_Exercise description_:
Without further comment, state how many lines in the listing below contain the word "none".

_Data shown_:
++++

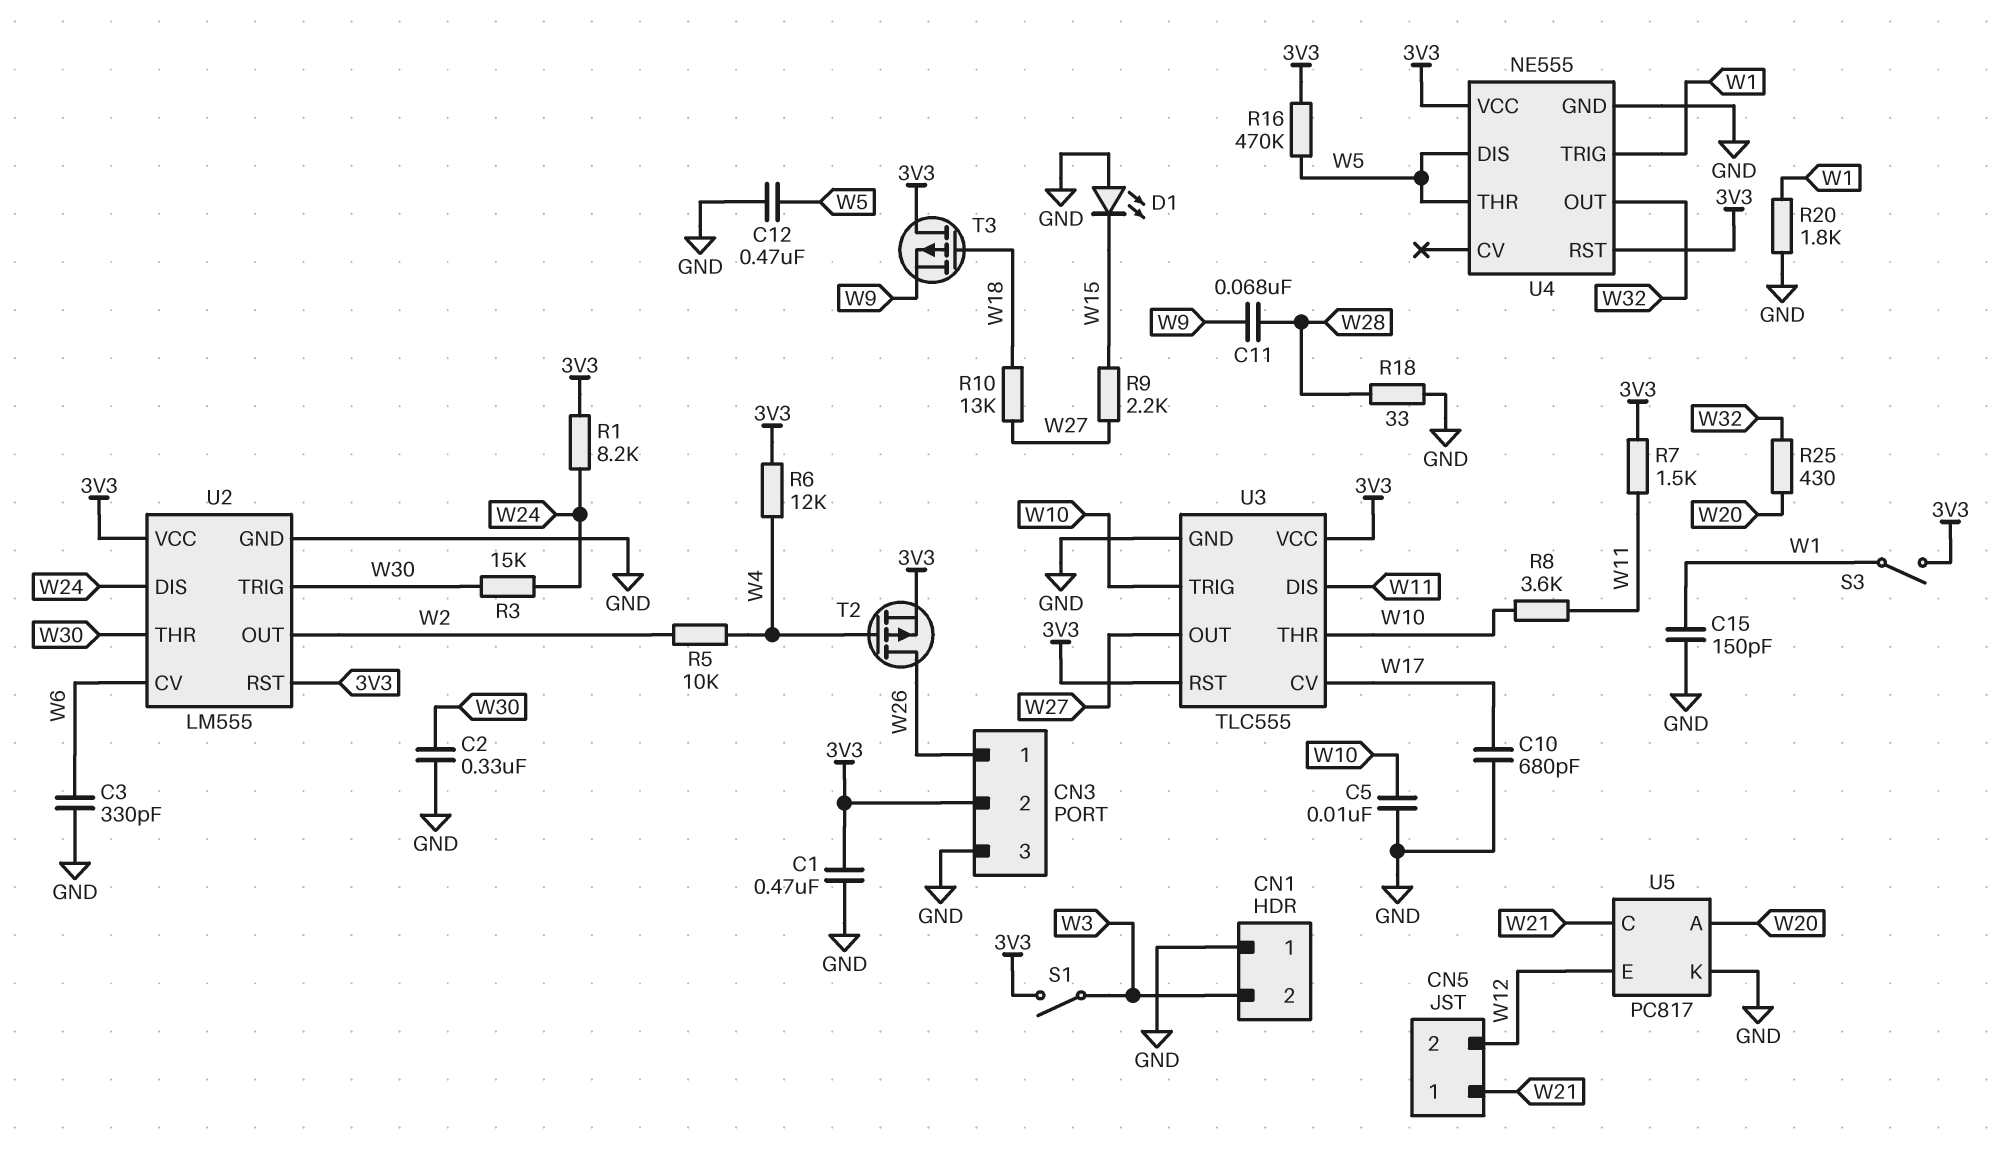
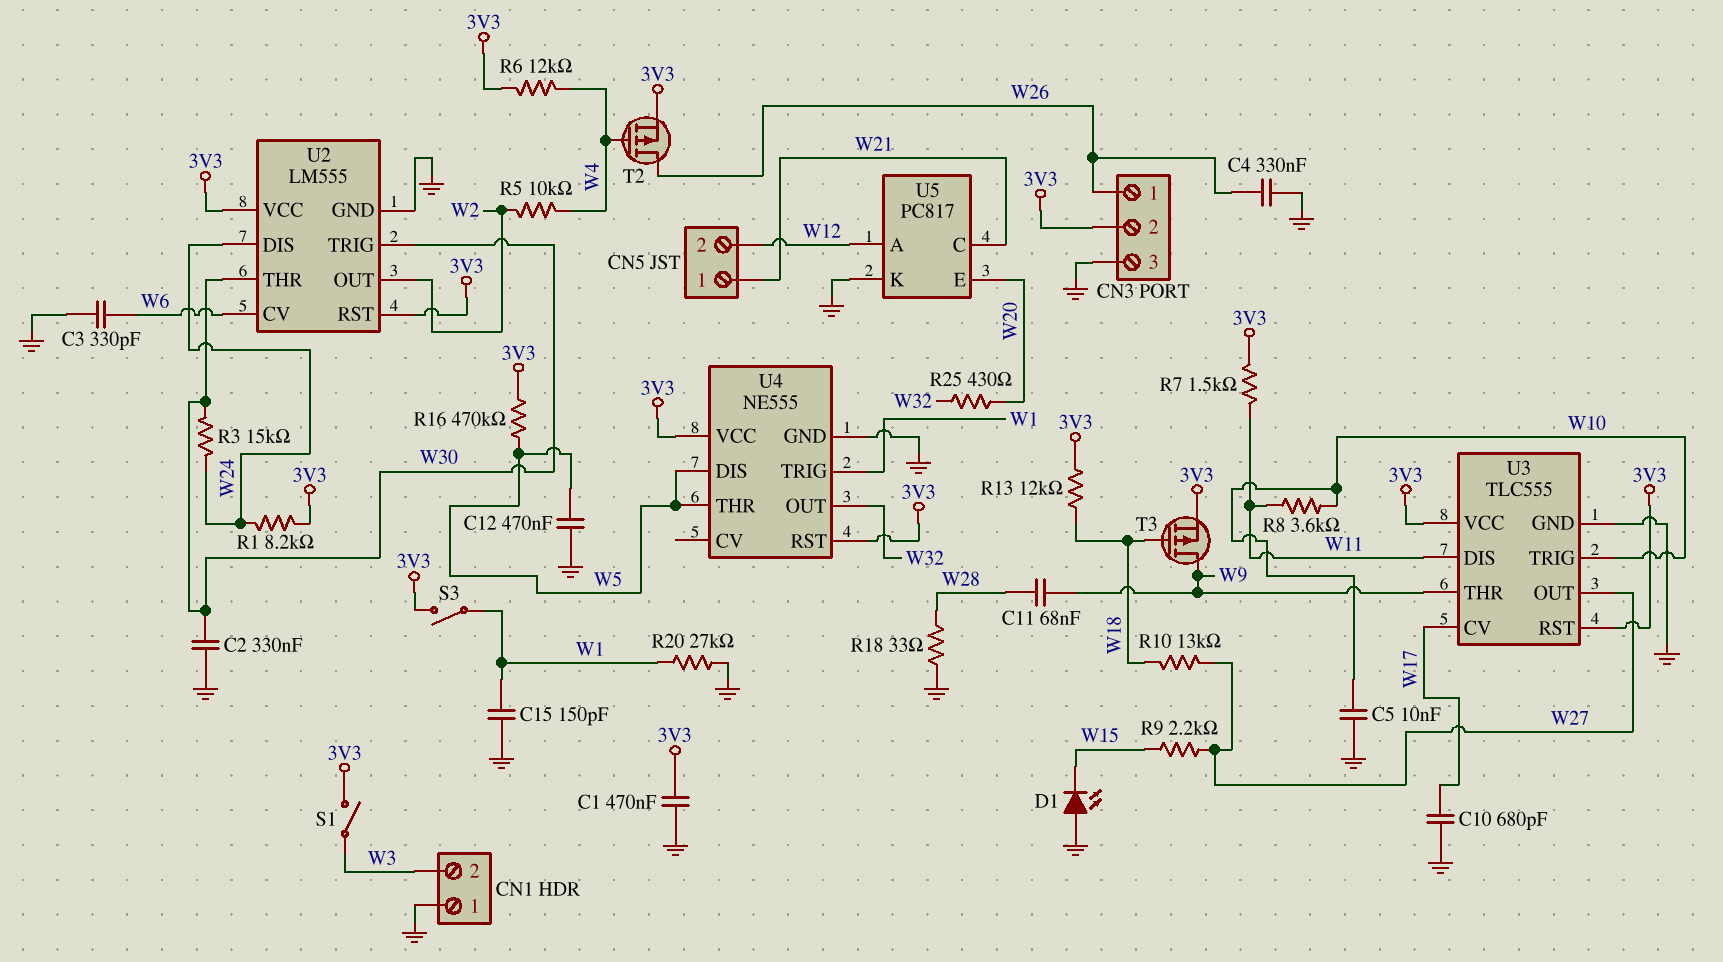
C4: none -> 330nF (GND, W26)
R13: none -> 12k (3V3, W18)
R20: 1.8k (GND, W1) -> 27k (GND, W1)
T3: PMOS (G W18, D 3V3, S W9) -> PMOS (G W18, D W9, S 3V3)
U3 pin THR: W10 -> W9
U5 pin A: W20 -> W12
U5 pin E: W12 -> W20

++++

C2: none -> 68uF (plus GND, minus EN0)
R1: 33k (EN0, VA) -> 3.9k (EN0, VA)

++++

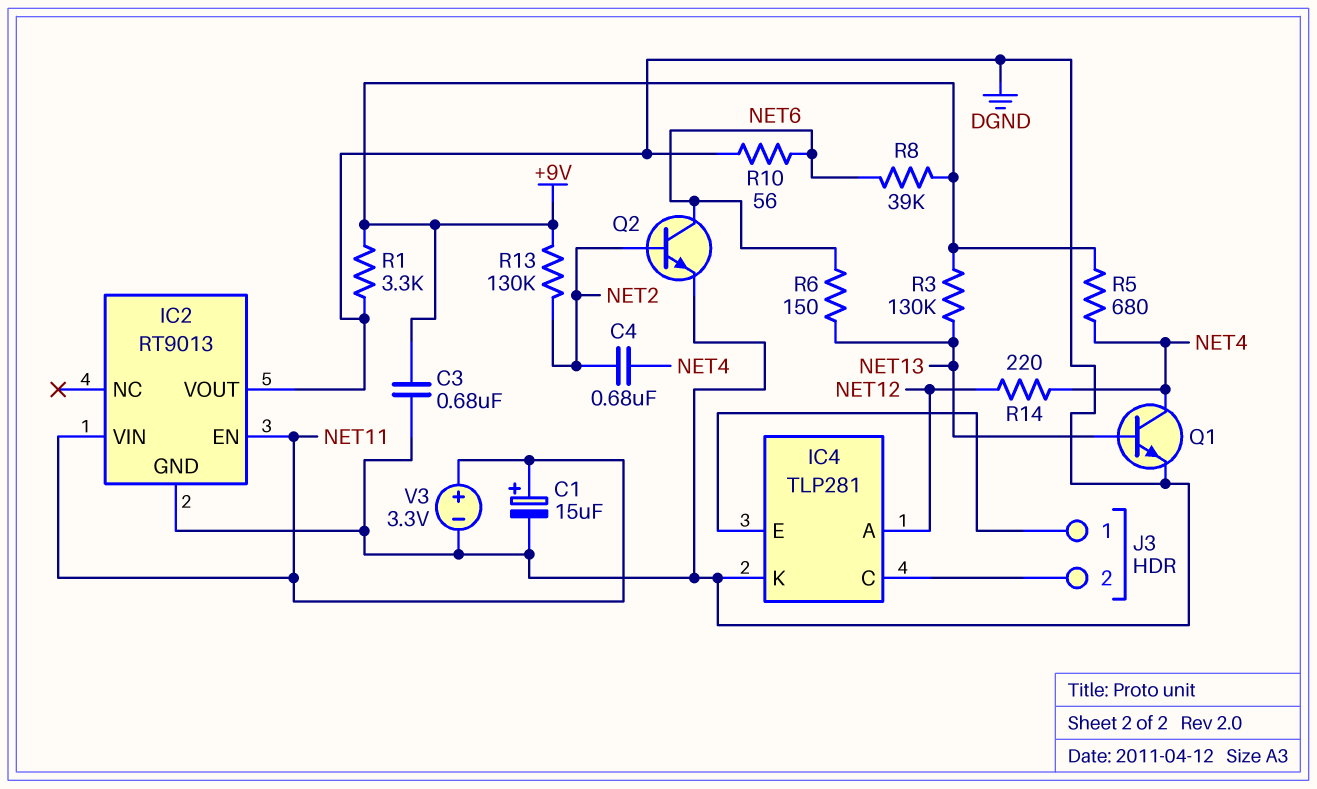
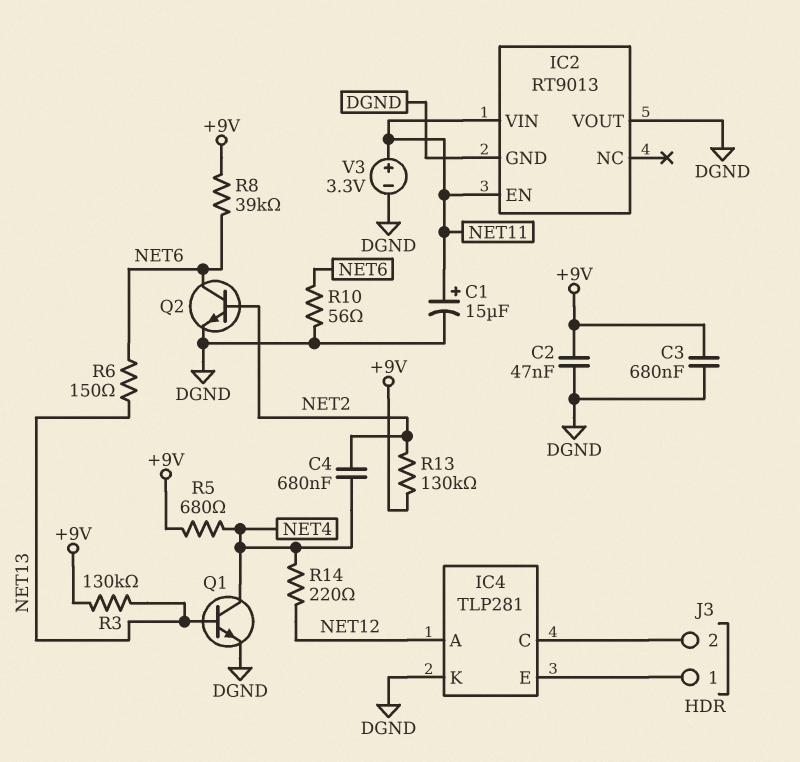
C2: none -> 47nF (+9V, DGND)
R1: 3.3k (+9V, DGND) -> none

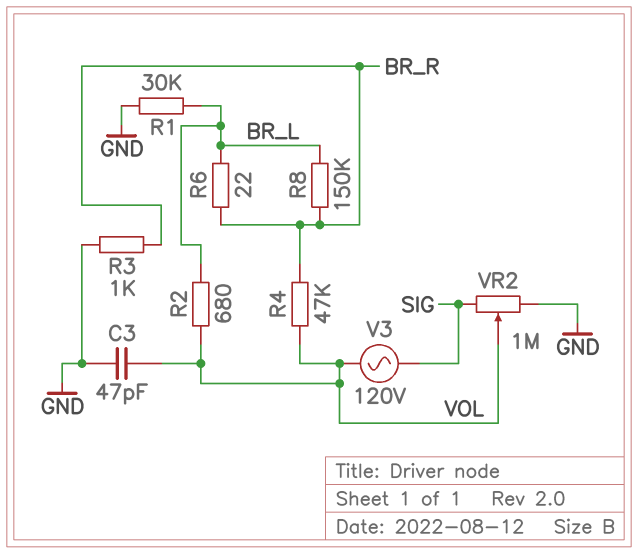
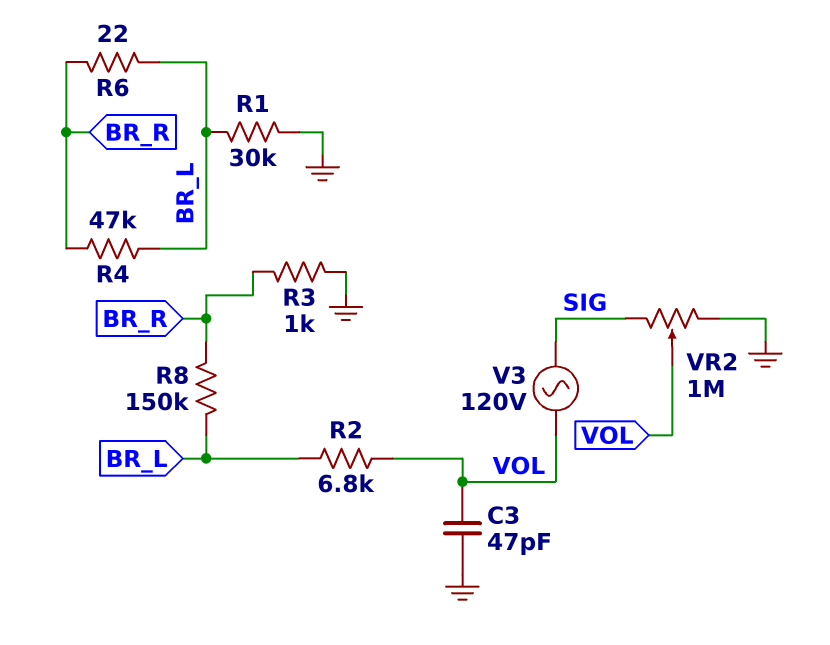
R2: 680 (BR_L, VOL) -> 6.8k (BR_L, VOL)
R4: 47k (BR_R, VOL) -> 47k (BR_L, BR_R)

++++

_Exercise result_:
5